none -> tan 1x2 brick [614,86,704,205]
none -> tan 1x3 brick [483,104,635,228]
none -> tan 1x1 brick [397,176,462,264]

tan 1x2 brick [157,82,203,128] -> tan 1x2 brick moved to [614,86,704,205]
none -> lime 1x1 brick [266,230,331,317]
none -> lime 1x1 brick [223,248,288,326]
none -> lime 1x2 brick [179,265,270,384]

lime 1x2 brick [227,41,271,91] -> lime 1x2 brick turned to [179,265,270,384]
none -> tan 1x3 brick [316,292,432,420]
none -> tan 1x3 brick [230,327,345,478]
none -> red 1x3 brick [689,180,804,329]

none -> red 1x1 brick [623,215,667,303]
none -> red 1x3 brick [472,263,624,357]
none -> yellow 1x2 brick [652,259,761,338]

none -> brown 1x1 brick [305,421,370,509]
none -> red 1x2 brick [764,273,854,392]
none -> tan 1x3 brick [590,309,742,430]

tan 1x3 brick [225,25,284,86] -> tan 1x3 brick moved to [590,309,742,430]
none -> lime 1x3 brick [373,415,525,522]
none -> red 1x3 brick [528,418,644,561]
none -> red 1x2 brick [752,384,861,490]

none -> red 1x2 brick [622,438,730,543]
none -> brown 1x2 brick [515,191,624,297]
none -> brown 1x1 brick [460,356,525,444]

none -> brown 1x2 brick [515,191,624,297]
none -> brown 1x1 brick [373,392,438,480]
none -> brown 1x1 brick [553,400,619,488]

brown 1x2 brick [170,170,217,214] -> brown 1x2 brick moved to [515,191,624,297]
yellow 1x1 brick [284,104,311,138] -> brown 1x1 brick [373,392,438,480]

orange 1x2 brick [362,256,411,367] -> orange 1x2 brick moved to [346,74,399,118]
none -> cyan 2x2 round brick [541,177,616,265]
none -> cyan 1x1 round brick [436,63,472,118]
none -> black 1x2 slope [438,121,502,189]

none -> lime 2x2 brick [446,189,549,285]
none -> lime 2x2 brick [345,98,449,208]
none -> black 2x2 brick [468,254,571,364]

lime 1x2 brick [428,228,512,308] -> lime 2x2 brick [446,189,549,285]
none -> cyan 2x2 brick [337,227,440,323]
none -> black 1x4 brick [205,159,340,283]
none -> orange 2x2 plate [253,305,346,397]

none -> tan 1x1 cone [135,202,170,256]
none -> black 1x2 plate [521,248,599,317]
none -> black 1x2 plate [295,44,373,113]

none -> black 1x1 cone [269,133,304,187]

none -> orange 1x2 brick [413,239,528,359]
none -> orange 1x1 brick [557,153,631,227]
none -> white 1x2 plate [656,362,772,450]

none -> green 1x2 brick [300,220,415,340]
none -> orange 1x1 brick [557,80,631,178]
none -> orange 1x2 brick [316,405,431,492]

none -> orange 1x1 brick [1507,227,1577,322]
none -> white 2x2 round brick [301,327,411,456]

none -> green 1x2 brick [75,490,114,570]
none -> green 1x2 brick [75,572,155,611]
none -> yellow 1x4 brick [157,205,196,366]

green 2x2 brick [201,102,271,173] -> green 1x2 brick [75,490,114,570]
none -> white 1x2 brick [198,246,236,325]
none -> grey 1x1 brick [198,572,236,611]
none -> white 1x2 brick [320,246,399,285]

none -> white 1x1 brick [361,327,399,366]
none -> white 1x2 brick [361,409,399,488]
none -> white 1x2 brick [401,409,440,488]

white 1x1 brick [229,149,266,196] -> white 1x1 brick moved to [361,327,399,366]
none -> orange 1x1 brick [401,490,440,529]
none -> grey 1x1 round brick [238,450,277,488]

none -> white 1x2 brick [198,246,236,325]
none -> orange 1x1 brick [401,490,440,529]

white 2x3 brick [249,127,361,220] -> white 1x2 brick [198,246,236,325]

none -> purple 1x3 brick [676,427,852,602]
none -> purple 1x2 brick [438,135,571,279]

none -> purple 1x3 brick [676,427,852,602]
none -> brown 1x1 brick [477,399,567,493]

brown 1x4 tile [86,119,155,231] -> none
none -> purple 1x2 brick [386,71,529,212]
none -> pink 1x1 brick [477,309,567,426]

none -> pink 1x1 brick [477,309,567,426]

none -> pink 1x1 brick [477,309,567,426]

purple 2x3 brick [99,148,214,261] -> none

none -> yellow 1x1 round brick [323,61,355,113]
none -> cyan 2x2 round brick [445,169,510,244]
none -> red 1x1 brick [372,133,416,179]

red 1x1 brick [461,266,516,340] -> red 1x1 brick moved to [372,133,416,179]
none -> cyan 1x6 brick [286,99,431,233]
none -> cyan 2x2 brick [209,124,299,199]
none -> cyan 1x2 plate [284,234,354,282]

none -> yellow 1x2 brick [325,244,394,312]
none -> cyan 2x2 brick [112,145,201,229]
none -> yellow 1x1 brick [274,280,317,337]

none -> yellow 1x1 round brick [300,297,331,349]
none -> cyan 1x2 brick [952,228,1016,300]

PROBLEM REQUIREMENTS:
Only the lines from the one containing "none -> red 1x2 brick [622,438,730,543]" through the one containing "none -> lime 2x2 brick [345,98,449,208]" are to be retyped, both boundary lines included, with no other material.

TASK SOLUTION:
none -> red 1x2 brick [622,438,730,543]
none -> brown 1x2 brick [515,191,624,297]
none -> brown 1x1 brick [460,356,525,444]

none -> brown 1x2 brick [515,191,624,297]
none -> brown 1x1 brick [373,392,438,480]
none -> brown 1x1 brick [553,400,619,488]

brown 1x2 brick [170,170,217,214] -> brown 1x2 brick moved to [515,191,624,297]
yellow 1x1 brick [284,104,311,138] -> brown 1x1 brick [373,392,438,480]

orange 1x2 brick [362,256,411,367] -> orange 1x2 brick moved to [346,74,399,118]
none -> cyan 2x2 round brick [541,177,616,265]
none -> cyan 1x1 round brick [436,63,472,118]
none -> black 1x2 slope [438,121,502,189]

none -> lime 2x2 brick [446,189,549,285]
none -> lime 2x2 brick [345,98,449,208]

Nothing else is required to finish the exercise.